### Task to complete
Begin at the line containing "(573, 227) = (620, 337): yellow" and retype each line through the end of the records exactly. Include nothing else and no pictures.

### Supplied material

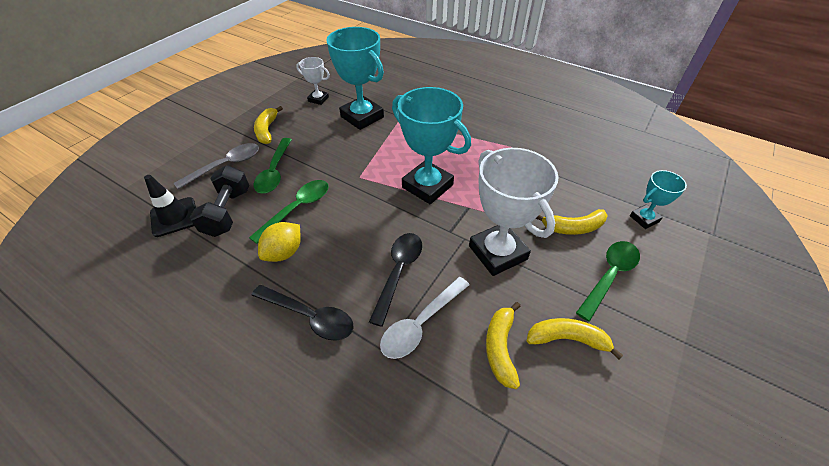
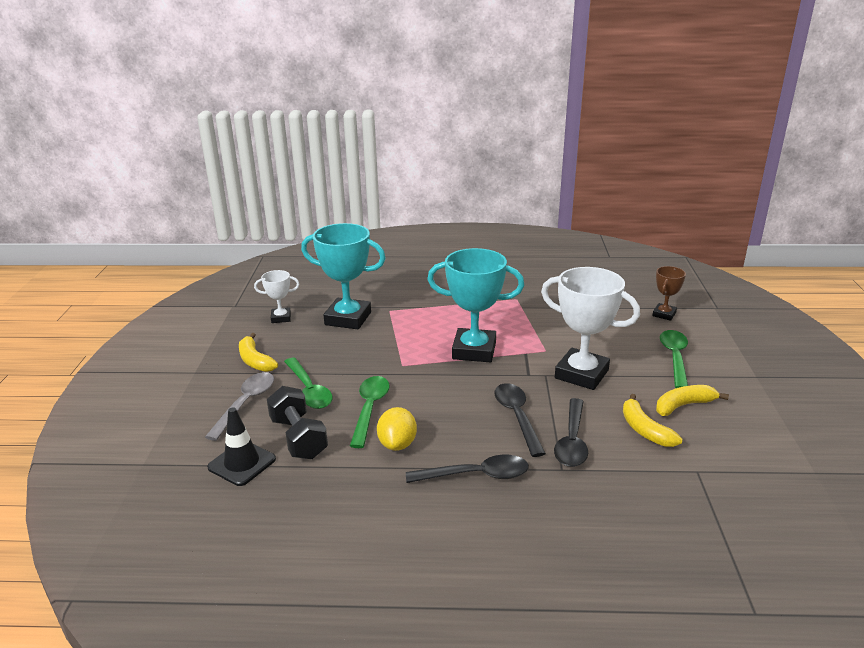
camera: 30 degrees left, 20 degrees down
(421, 323) = (572, 441): white spoon -> black spoon
(573, 227) = (620, 337): yellow banana -> none
(644, 219) = (664, 314): turquoise trophy -> brown trophy

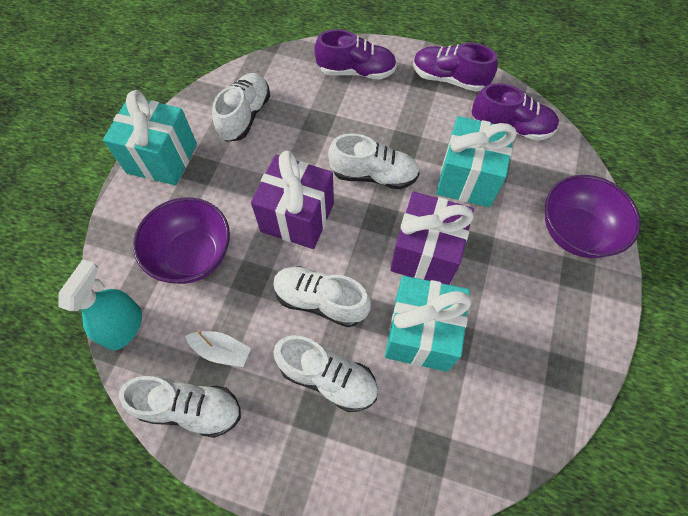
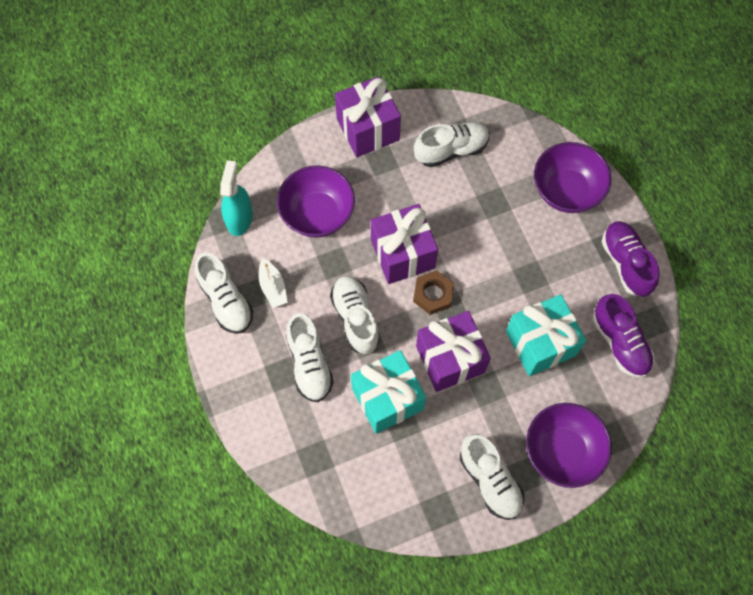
camera: 50 degrees right, 5 degrees up
(124, 326) = (239, 218): turquoise spray bottle -> turquoise spray bottle turned 60 degrees counterclockwise
(162, 158) = (368, 129): turquoise gift -> purple gift
(355, 222) = (433, 294): none -> brown nut
(356, 71) = (566, 191): purple shoe -> purple bowl
(374, 175) = (482, 277): white shoe -> white shoe (490, 480)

### Finished exercise
(573, 227) = (620, 337): yellow banana -> none
(644, 219) = (664, 314): turquoise trophy -> brown trophy

camera: 50 degrees right, 5 degrees up
(124, 326) = (239, 218): turquoise spray bottle -> turquoise spray bottle turned 60 degrees counterclockwise
(162, 158) = (368, 129): turquoise gift -> purple gift
(355, 222) = (433, 294): none -> brown nut
(356, 71) = (566, 191): purple shoe -> purple bowl
(374, 175) = (482, 277): white shoe -> white shoe (490, 480)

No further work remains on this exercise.